• [Problem description]:
If a line in the listing carries the word "ring", return a copy of that line.

• [Given material]:
[Start of Attachment]

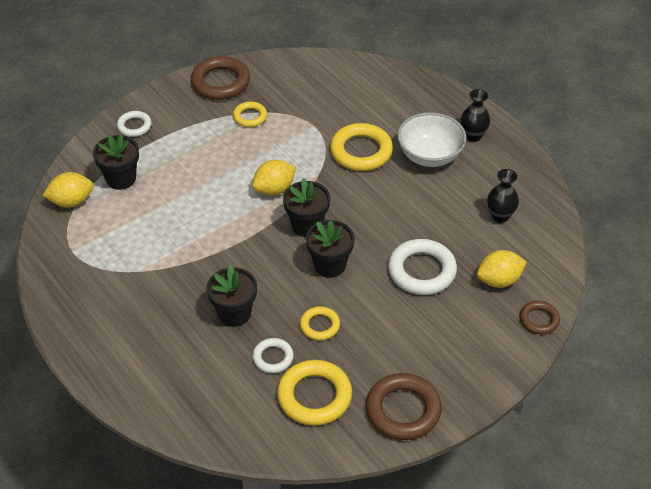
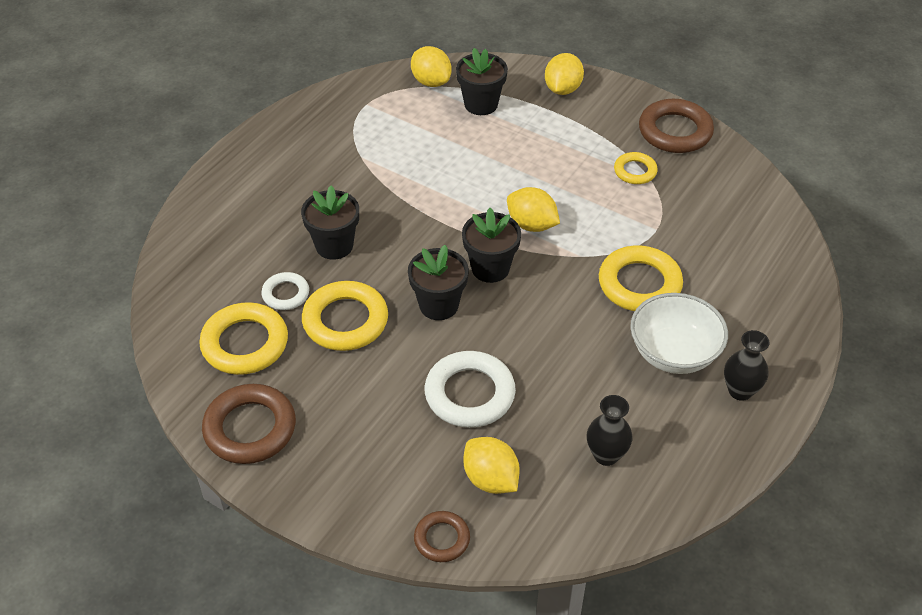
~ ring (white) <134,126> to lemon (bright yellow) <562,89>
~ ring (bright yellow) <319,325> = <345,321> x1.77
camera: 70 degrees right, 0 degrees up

[End of Attachment]

• [Exercise answer]:
~ ring (white) <134,126> to lemon (bright yellow) <562,89>
~ ring (bright yellow) <319,325> = <345,321> x1.77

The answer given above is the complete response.